## Task directions
Reproduce exactly, leaving out pictures, each line from the one holding "green plate G4:H4" through the final line of the listing, and add nothing.

## Extracted records
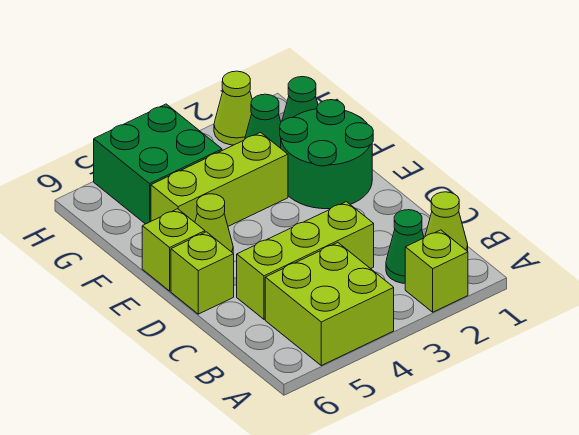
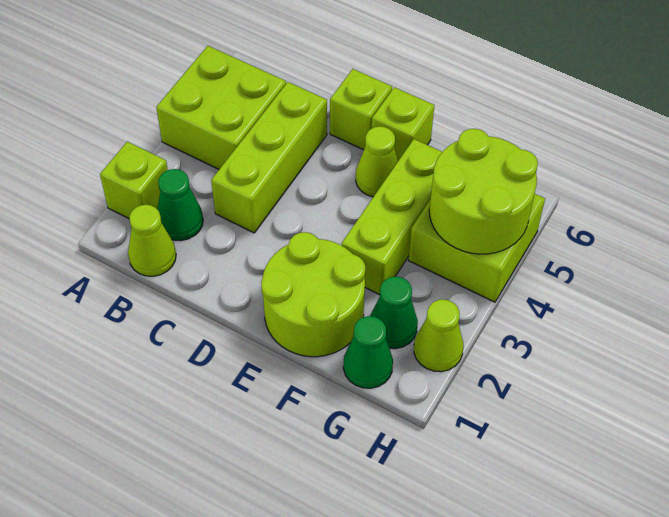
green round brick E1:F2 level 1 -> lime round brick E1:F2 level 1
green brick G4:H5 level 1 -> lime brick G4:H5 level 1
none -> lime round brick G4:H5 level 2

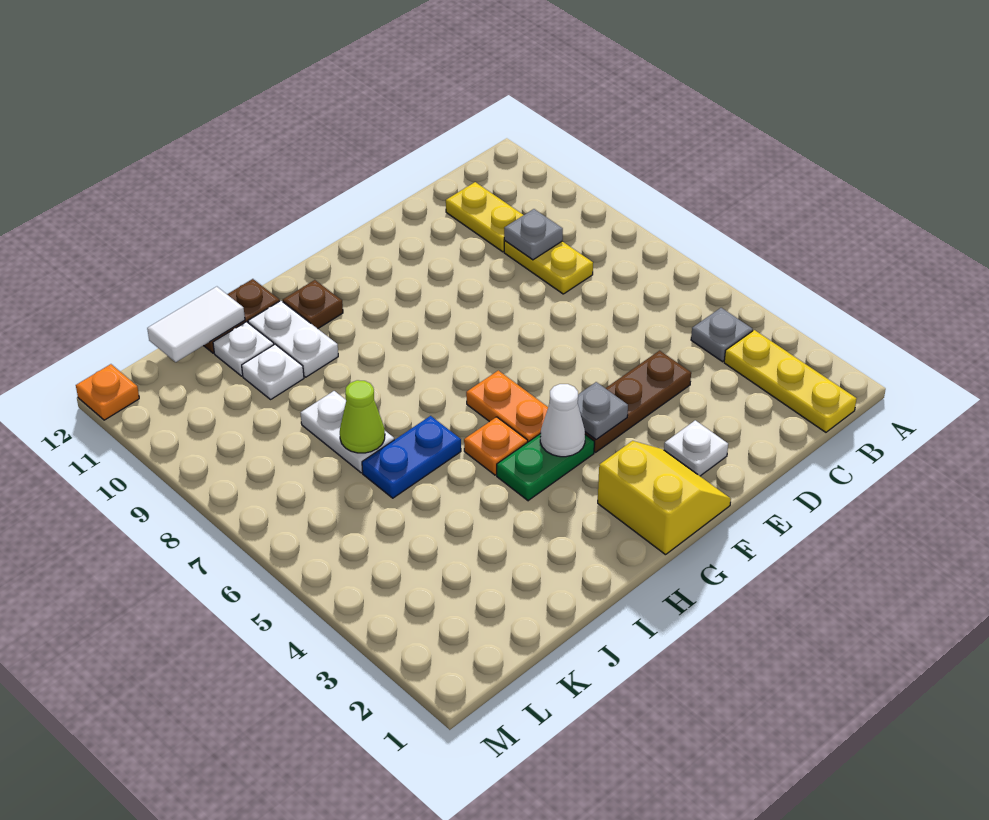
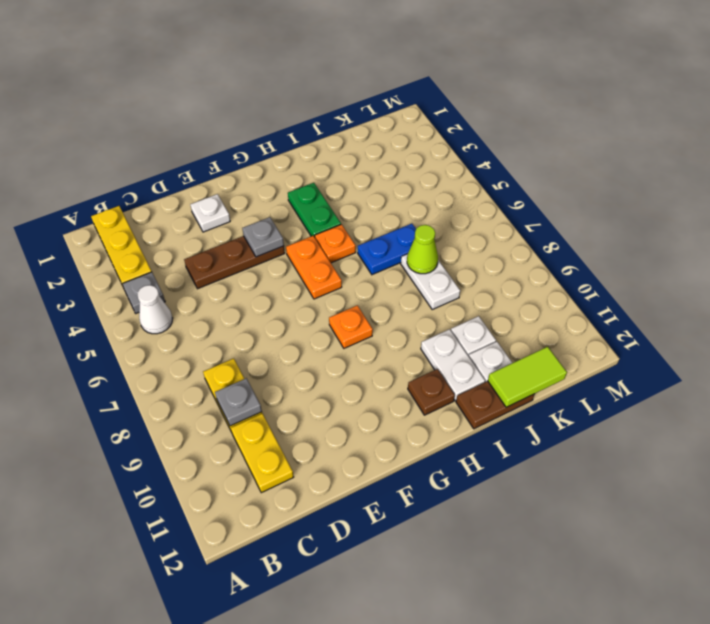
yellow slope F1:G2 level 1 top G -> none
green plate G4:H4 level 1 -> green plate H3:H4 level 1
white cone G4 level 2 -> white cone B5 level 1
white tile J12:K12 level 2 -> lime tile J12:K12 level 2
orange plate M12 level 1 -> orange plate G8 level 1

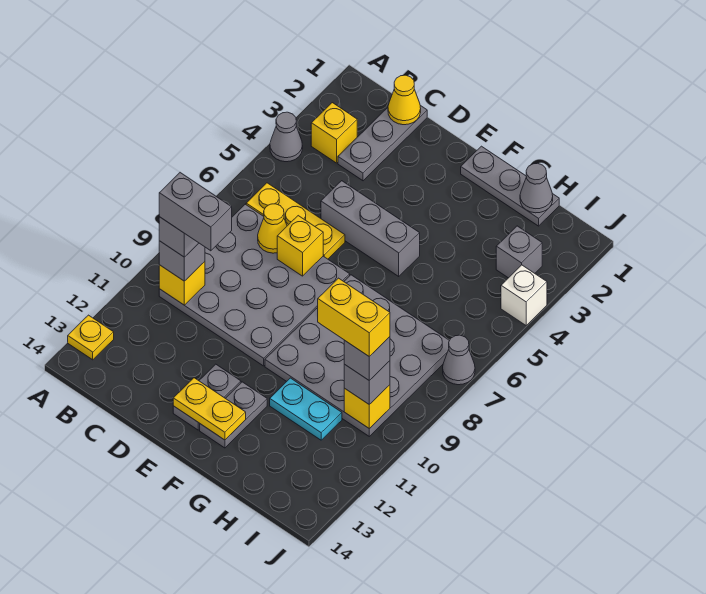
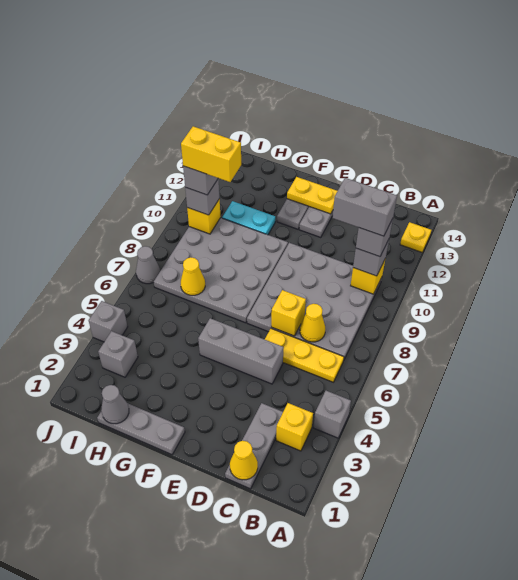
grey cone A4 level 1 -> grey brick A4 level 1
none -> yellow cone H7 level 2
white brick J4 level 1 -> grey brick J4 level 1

## Answer below
green plate G4:H4 level 1 -> green plate H3:H4 level 1
white cone G4 level 2 -> white cone B5 level 1
white tile J12:K12 level 2 -> lime tile J12:K12 level 2
orange plate M12 level 1 -> orange plate G8 level 1

grey cone A4 level 1 -> grey brick A4 level 1
none -> yellow cone H7 level 2
white brick J4 level 1 -> grey brick J4 level 1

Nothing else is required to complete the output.